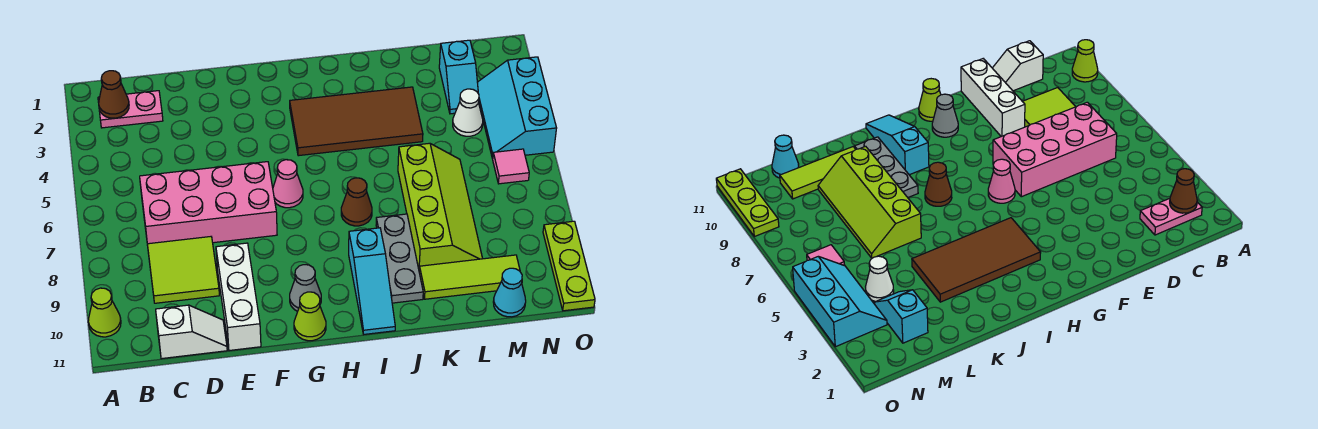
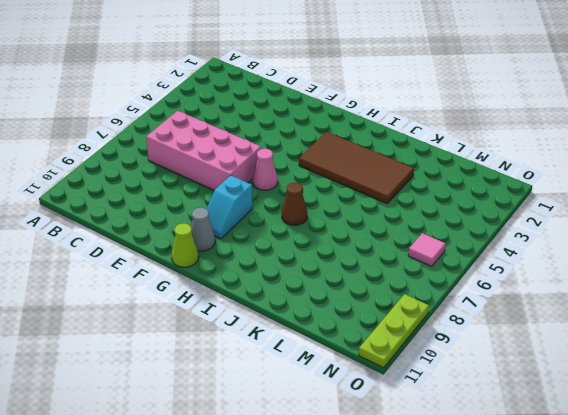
cyan slope G8:G9 level 1 top 8 -> cyan slope M2:M3 level 1 top 2
none -> lime cone A10 level 1
none -> pink plate B2:C2 level 1
none -> lime tile C8:D9 level 1

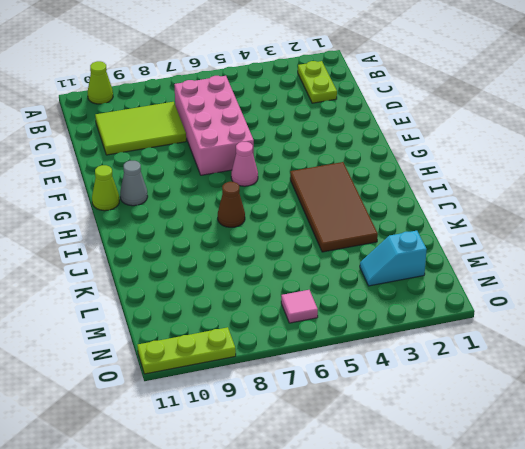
lime plate B2:C2 level 1 -> pink plate B2:C2 level 1
lime tile C8:D10 level 1 -> lime tile C8:D9 level 1
none -> white slope C11:D11 level 1 top C
none -> white brick E9:E11 level 1
none -> cyan slope I9:I11 level 1 top 9

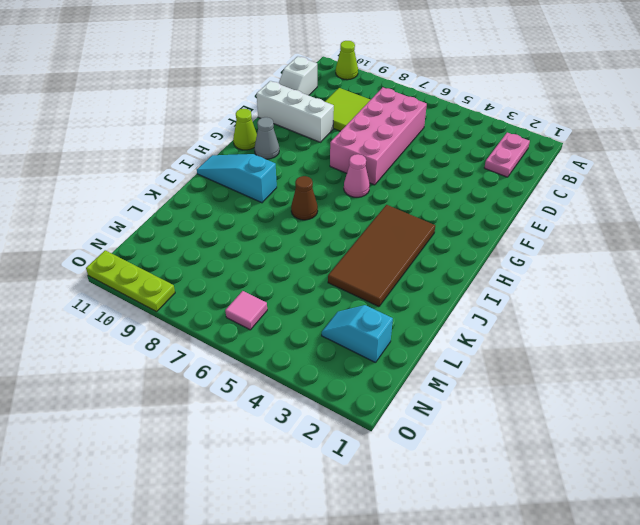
none -> grey plate J8:J10 level 1
none -> lime slope K6:L9 level 1 top K
none -> lime tile K10:M10 level 1

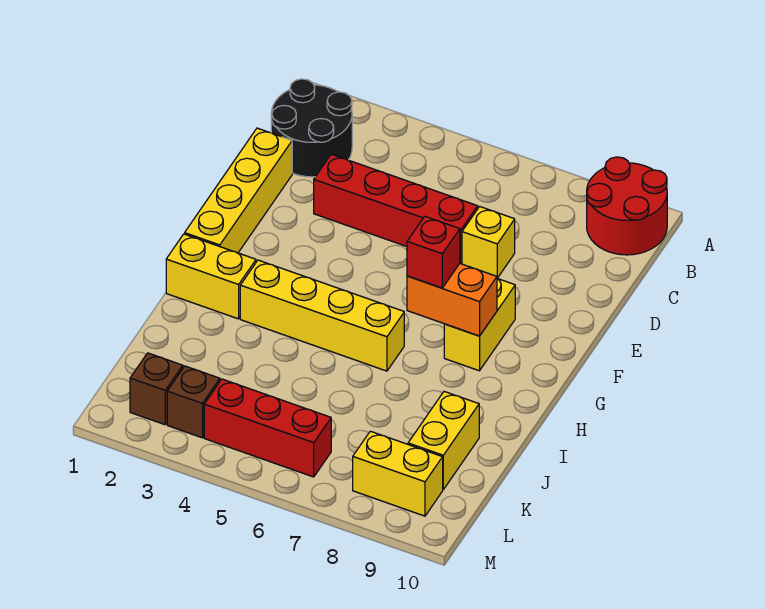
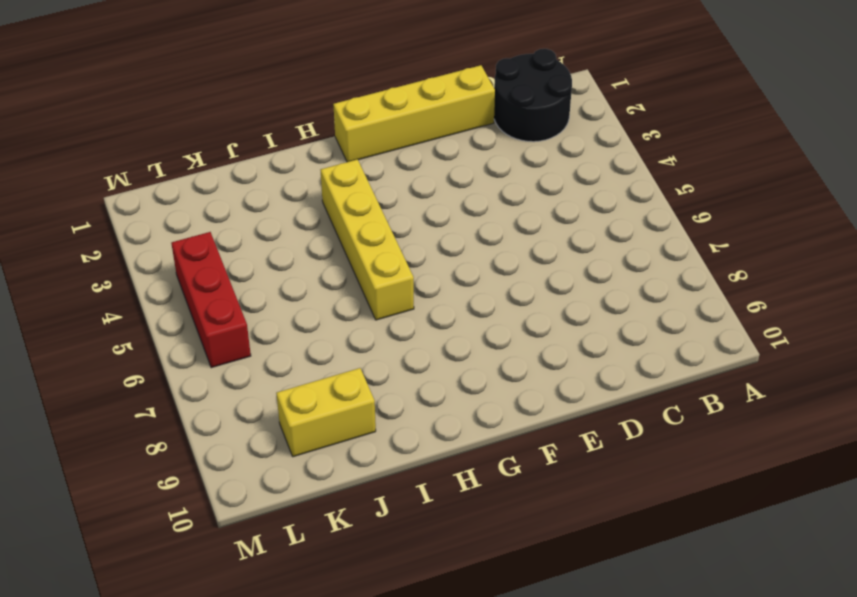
none -> red round brick A9:B10 level 1
none -> red brick D3:D6 level 1
none -> yellow brick D7 level 1

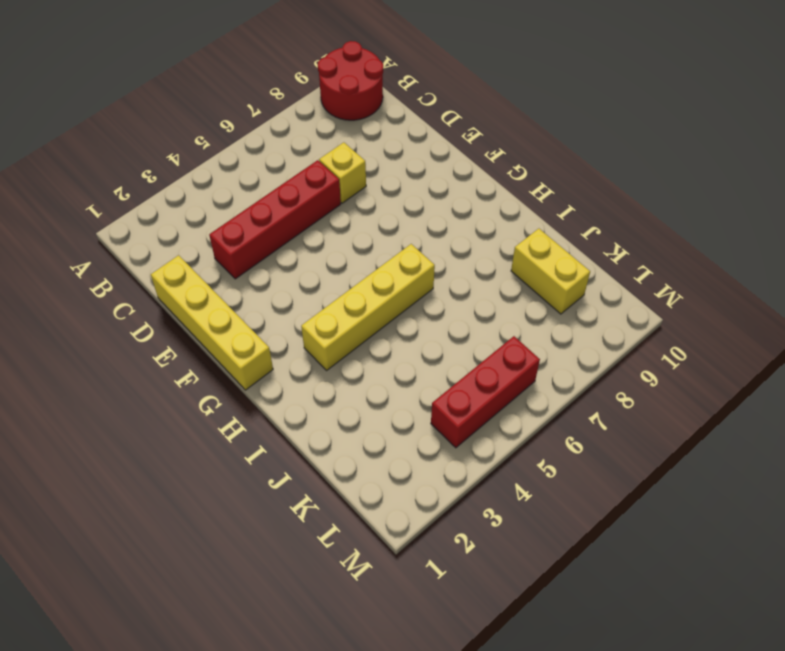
none -> black round brick B1:C2 level 1
none -> yellow brick F8:G8 level 1
none -> yellow brick H1:H2 level 1

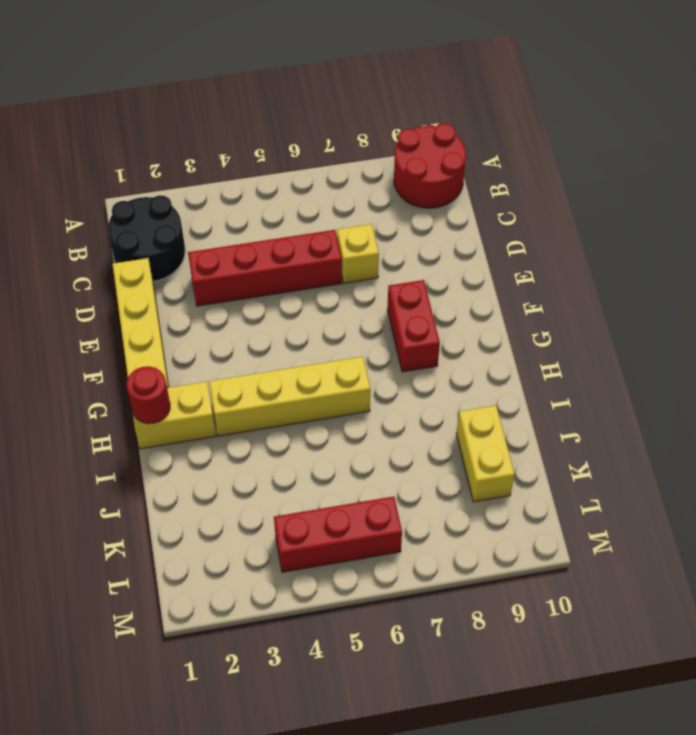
red brick F8:G8 level 1 -> yellow brick F8:G8 level 1
red round brick H1 level 2 -> none
none -> brown brick L2 level 1
none -> brown brick L3 level 1
none -> yellow brick L8:L9 level 1

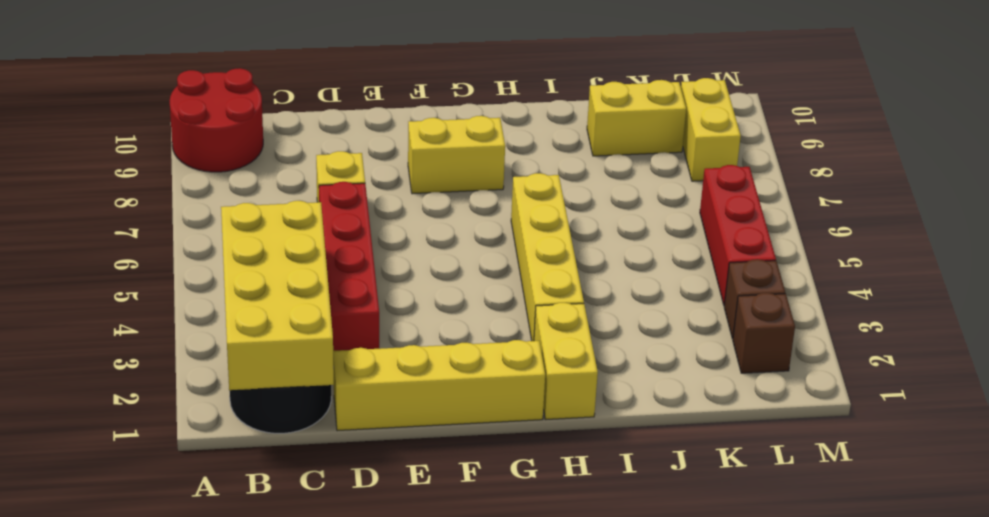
yellow brick B1:C4 level 2 -> none
none -> orange brick G7:G8 level 2
none -> red brick G7 level 3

_What to produce_. Pictures don't belong in the copy. Retype exactly the lines from the one with "none -> black round brick B1:C2 level 1" through the last line of the records.

_Solution for this problem_.
none -> black round brick B1:C2 level 1
none -> yellow brick F8:G8 level 1
none -> yellow brick H1:H2 level 1

red brick F8:G8 level 1 -> yellow brick F8:G8 level 1
red round brick H1 level 2 -> none
none -> brown brick L2 level 1
none -> brown brick L3 level 1
none -> yellow brick L8:L9 level 1

yellow brick B1:C4 level 2 -> none
none -> orange brick G7:G8 level 2
none -> red brick G7 level 3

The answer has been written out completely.